* _EXERCISE BRIEF_:
Retype all of the data word for word, without pictures.

* _GIVEN DATA_:
============================================================

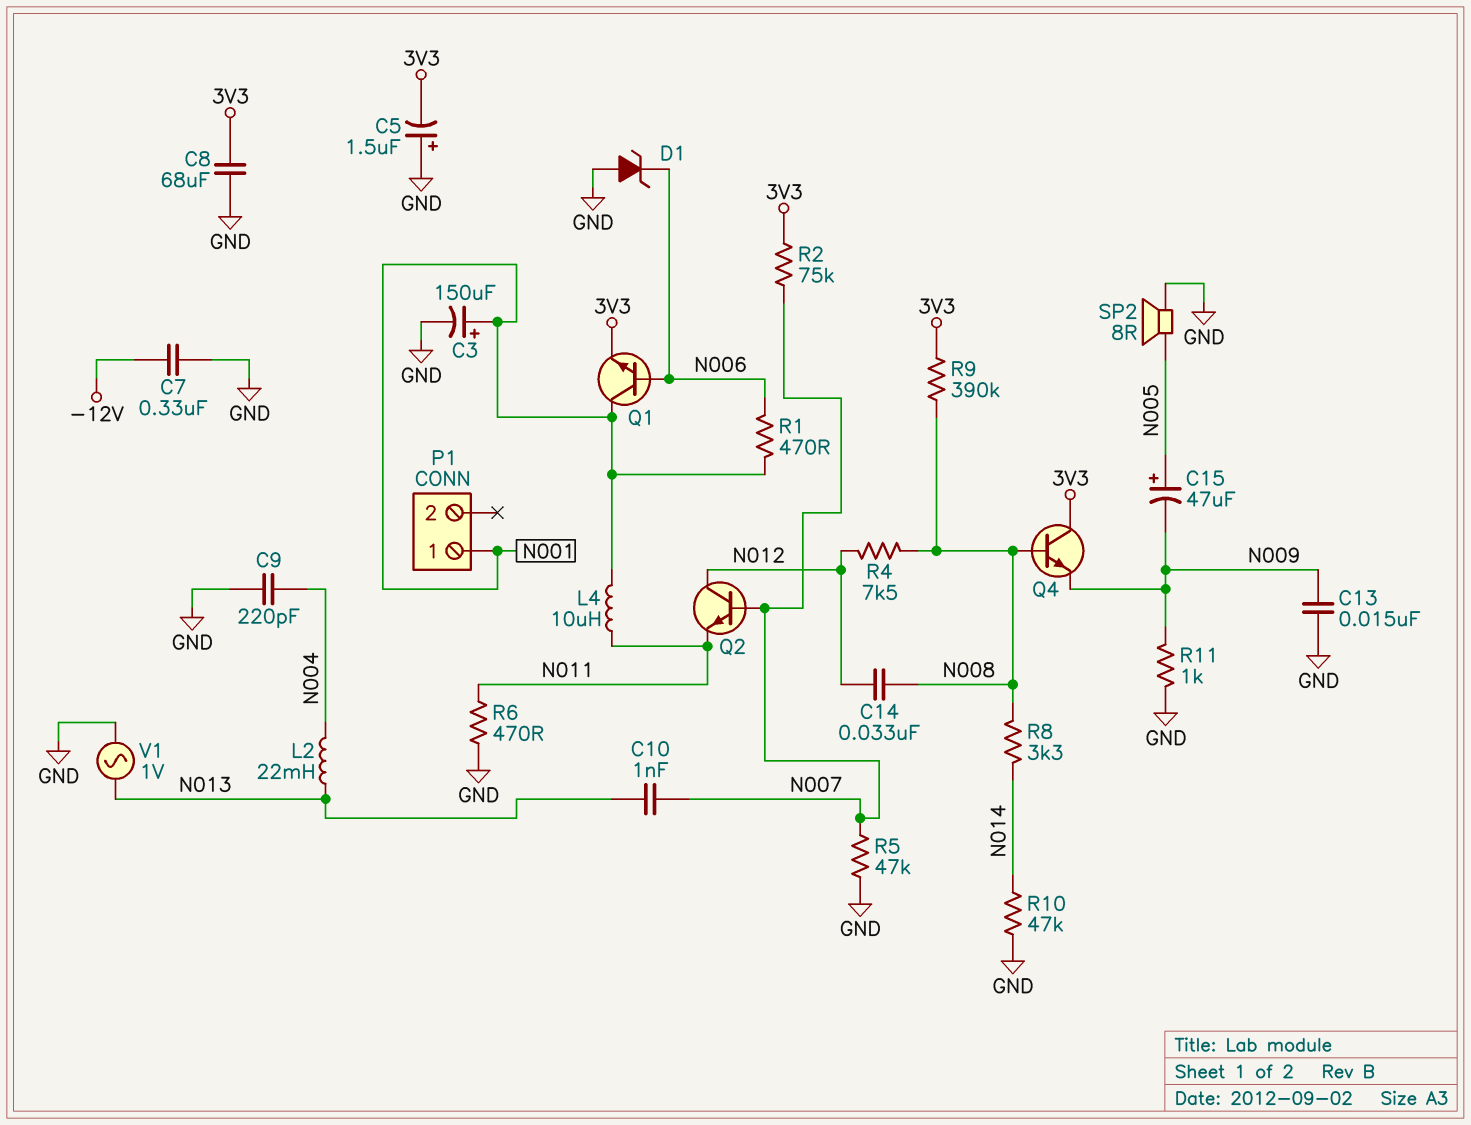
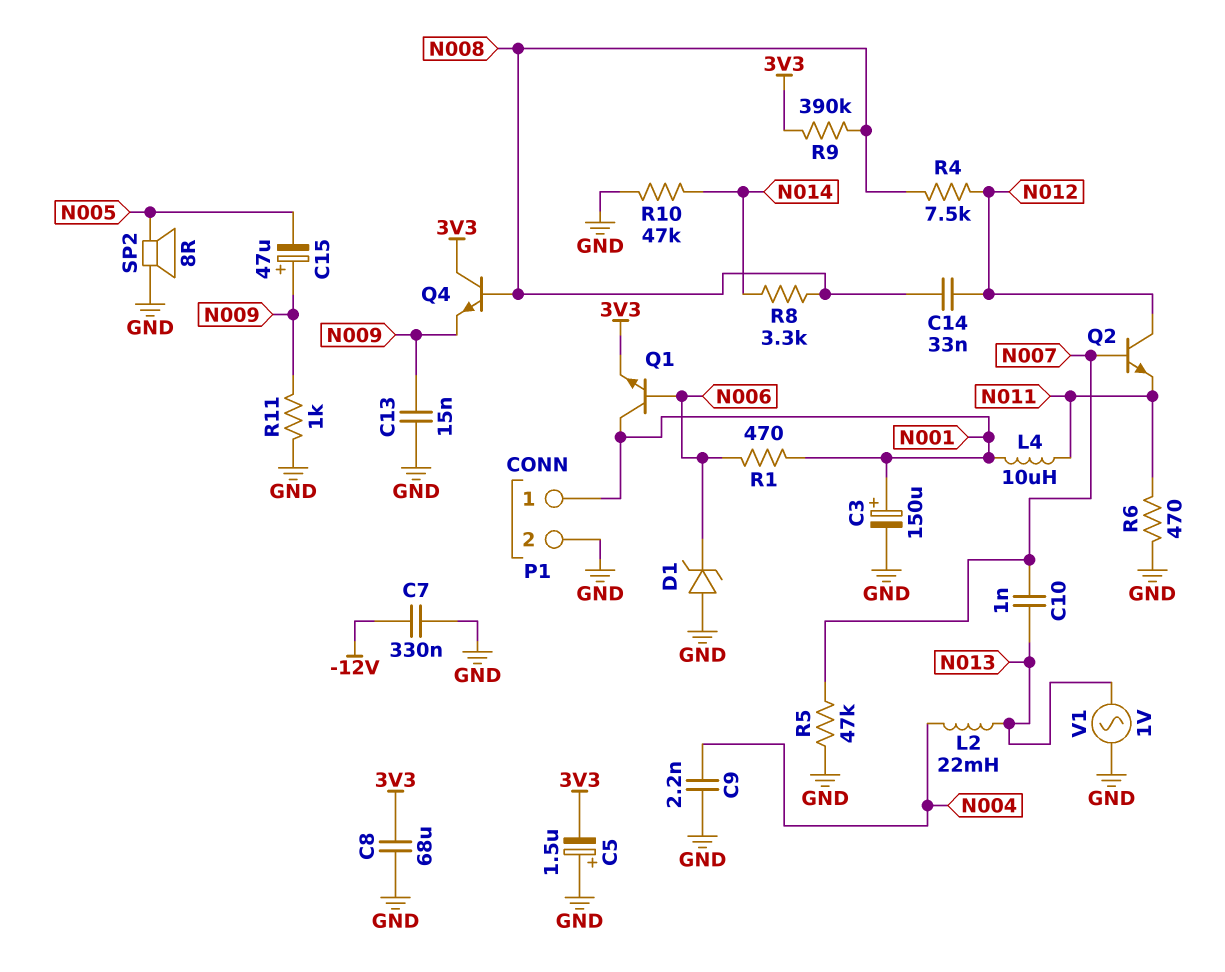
C9: 220pF (GND, N004) -> 2.2nF (GND, N004)
C15: 47uF (plus N005, minus N009) -> 47uF (plus N009, minus N005)
P1 pin 2: none -> GND
R2: 75k (3V3, N007) -> none

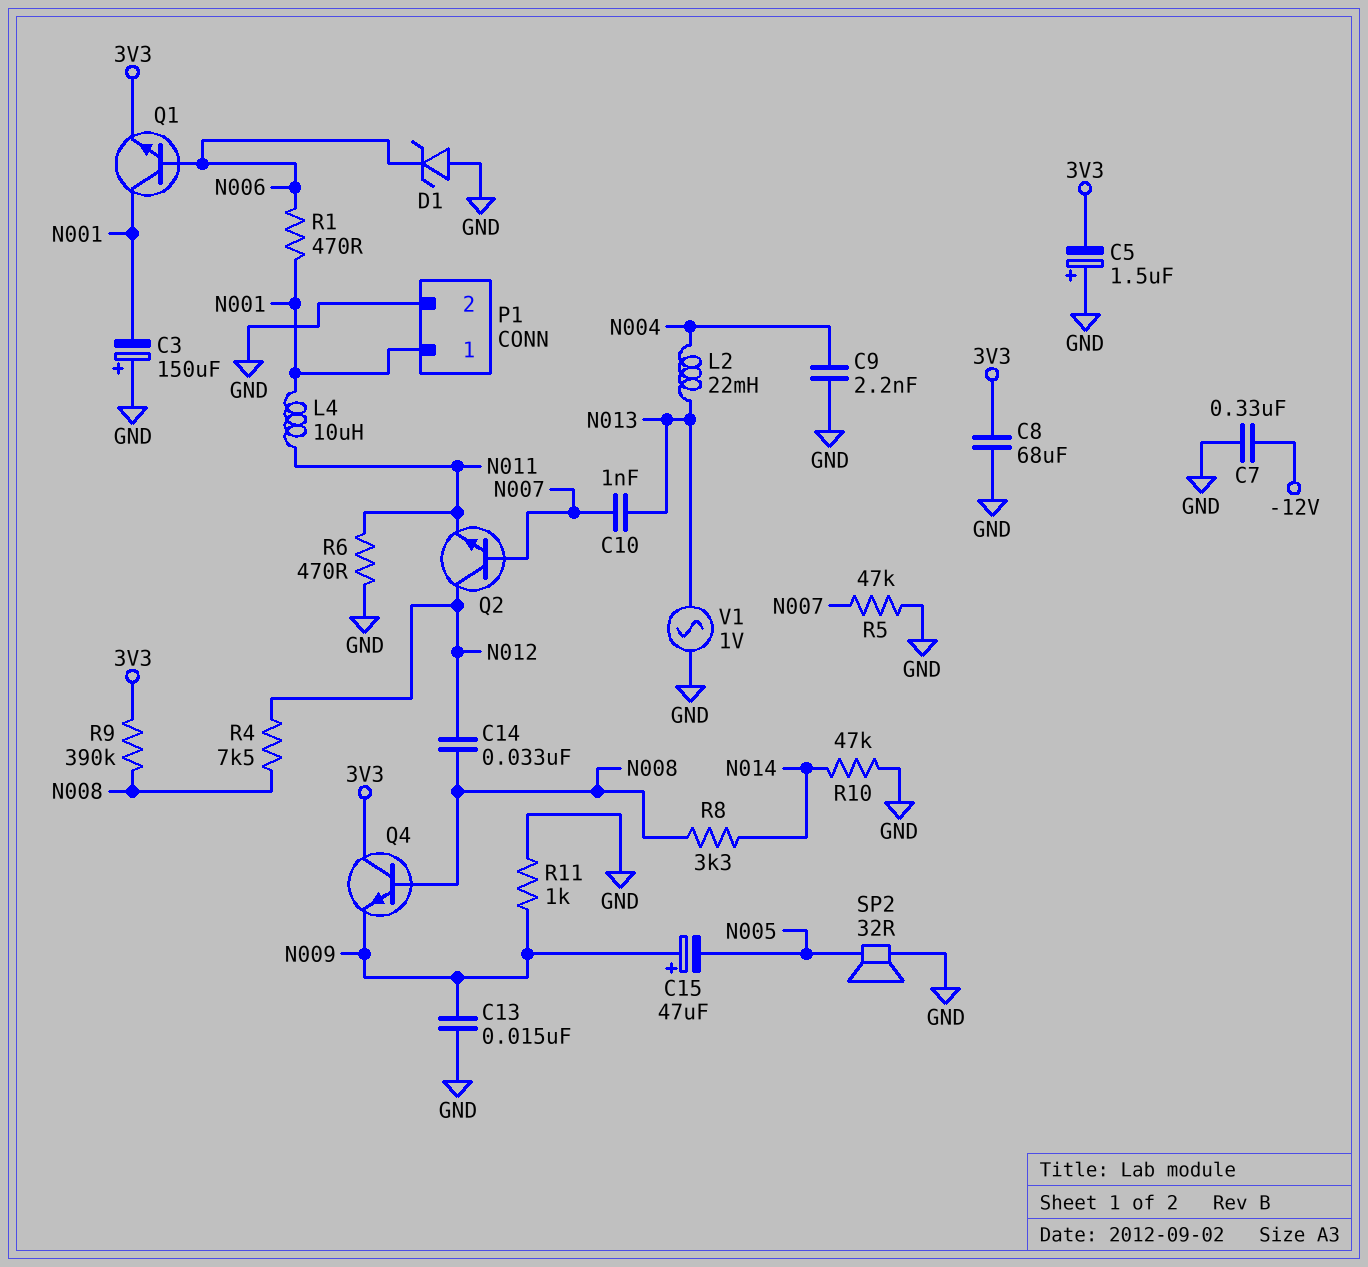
C3: 150uF (plus N001, minus GND) -> 150uF (plus GND, minus N001)
SP2: speaker 8R (GND, N005) -> speaker 32R (GND, N005)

============================================================

* _SOLUTION_:
C9: 220pF (GND, N004) -> 2.2nF (GND, N004)
C15: 47uF (plus N005, minus N009) -> 47uF (plus N009, minus N005)
P1 pin 2: none -> GND
R2: 75k (3V3, N007) -> none

C3: 150uF (plus N001, minus GND) -> 150uF (plus GND, minus N001)
SP2: speaker 8R (GND, N005) -> speaker 32R (GND, N005)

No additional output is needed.